To-do item:
Set down exactly the lines below, starting at the one that contains "purple pot [897,180,996,246]" and ending at the one that contains "pink traffic cone [602,341,631,370]", with both of those lines included and nothing else.

Data listing:
• • •
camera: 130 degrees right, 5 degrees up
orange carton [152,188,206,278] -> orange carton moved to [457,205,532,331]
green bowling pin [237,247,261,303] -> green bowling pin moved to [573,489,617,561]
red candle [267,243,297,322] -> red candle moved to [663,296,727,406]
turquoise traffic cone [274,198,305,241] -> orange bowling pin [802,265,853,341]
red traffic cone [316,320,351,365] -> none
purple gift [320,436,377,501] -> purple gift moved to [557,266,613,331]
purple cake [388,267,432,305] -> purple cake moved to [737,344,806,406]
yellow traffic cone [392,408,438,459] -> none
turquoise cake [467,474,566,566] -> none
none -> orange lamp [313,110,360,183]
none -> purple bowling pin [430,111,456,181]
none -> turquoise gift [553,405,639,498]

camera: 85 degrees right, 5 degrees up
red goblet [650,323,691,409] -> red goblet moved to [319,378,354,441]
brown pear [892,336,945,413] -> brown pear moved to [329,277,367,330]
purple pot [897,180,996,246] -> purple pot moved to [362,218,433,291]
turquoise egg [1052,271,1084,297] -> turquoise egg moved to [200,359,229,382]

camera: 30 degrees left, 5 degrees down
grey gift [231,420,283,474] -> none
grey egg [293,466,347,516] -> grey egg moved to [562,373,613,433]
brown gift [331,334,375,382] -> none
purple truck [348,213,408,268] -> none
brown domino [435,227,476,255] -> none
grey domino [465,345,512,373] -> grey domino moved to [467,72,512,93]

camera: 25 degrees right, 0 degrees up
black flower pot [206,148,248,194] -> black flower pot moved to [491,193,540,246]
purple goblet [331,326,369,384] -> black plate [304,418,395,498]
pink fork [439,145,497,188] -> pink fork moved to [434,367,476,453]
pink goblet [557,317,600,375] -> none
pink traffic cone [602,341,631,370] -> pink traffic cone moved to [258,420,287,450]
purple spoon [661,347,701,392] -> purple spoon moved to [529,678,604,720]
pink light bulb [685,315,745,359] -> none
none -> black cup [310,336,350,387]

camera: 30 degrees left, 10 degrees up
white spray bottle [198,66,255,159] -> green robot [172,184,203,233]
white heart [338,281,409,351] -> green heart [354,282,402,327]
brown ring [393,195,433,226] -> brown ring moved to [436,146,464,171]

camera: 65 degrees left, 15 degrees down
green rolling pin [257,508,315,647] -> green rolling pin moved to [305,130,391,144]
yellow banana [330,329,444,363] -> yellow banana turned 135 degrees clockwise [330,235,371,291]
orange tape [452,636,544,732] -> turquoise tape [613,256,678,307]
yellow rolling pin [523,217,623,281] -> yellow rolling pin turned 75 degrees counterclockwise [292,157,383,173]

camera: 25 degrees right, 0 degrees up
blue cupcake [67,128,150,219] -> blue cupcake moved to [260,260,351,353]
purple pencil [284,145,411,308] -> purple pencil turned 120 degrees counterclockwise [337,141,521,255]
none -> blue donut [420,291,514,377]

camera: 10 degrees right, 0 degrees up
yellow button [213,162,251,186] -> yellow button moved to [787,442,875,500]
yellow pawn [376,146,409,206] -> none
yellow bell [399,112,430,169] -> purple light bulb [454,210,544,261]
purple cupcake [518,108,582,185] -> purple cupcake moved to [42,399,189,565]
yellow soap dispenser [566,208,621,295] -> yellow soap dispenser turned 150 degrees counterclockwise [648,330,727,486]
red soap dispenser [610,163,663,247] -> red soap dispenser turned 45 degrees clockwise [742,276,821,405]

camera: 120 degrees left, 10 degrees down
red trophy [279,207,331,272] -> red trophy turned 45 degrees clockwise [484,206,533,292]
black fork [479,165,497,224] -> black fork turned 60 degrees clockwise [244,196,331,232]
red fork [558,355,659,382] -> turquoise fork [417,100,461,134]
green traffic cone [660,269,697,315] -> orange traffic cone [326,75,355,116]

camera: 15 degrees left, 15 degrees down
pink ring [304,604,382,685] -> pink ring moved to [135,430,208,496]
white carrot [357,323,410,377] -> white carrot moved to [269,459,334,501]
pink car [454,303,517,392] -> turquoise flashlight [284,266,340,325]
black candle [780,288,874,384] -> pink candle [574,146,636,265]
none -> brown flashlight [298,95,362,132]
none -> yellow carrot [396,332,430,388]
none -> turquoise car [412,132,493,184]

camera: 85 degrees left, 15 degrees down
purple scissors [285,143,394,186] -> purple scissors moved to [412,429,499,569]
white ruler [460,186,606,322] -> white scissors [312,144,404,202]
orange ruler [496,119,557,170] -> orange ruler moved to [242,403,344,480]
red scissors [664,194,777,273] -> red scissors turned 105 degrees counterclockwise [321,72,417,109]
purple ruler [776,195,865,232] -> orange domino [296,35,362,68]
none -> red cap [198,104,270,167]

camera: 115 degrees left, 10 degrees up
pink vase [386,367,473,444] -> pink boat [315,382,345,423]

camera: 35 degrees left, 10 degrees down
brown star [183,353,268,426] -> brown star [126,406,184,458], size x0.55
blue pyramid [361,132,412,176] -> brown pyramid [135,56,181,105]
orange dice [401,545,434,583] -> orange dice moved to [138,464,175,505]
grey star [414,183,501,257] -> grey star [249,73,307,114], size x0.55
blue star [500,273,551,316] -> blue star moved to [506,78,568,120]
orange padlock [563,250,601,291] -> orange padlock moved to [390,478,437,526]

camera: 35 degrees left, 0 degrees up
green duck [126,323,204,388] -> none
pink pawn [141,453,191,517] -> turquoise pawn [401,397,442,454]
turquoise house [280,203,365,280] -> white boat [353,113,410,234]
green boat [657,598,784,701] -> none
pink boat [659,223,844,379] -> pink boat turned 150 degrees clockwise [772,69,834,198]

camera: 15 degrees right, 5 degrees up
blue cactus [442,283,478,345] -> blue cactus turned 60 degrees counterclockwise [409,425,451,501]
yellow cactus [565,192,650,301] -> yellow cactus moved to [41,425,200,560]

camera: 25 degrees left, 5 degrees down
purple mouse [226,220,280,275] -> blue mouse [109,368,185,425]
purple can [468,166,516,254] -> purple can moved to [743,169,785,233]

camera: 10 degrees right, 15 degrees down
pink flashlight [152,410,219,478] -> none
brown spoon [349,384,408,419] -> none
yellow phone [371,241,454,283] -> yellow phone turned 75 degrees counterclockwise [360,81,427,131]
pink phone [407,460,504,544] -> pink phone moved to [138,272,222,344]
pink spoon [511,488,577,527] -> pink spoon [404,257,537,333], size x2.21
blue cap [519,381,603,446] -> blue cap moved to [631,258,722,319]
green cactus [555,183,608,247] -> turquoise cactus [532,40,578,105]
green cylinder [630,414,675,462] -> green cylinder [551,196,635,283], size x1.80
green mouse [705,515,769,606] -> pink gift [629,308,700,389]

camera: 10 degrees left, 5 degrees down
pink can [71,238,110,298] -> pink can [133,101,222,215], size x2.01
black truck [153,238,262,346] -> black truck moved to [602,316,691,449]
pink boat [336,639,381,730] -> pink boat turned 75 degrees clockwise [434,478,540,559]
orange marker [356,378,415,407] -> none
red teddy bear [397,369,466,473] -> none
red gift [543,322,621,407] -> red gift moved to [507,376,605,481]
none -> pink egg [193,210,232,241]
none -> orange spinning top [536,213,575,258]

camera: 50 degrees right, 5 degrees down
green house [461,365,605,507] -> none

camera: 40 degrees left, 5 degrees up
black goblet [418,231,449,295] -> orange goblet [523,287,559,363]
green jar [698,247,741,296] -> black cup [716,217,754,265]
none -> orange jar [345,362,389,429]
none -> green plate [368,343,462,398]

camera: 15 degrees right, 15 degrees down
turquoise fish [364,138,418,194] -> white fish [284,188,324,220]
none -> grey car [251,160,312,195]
• • •
Reply to the exercise:
purple pot [897,180,996,246] -> purple pot moved to [362,218,433,291]
turquoise egg [1052,271,1084,297] -> turquoise egg moved to [200,359,229,382]

camera: 30 degrees left, 5 degrees down
grey gift [231,420,283,474] -> none
grey egg [293,466,347,516] -> grey egg moved to [562,373,613,433]
brown gift [331,334,375,382] -> none
purple truck [348,213,408,268] -> none
brown domino [435,227,476,255] -> none
grey domino [465,345,512,373] -> grey domino moved to [467,72,512,93]

camera: 25 degrees right, 0 degrees up
black flower pot [206,148,248,194] -> black flower pot moved to [491,193,540,246]
purple goblet [331,326,369,384] -> black plate [304,418,395,498]
pink fork [439,145,497,188] -> pink fork moved to [434,367,476,453]
pink goblet [557,317,600,375] -> none
pink traffic cone [602,341,631,370] -> pink traffic cone moved to [258,420,287,450]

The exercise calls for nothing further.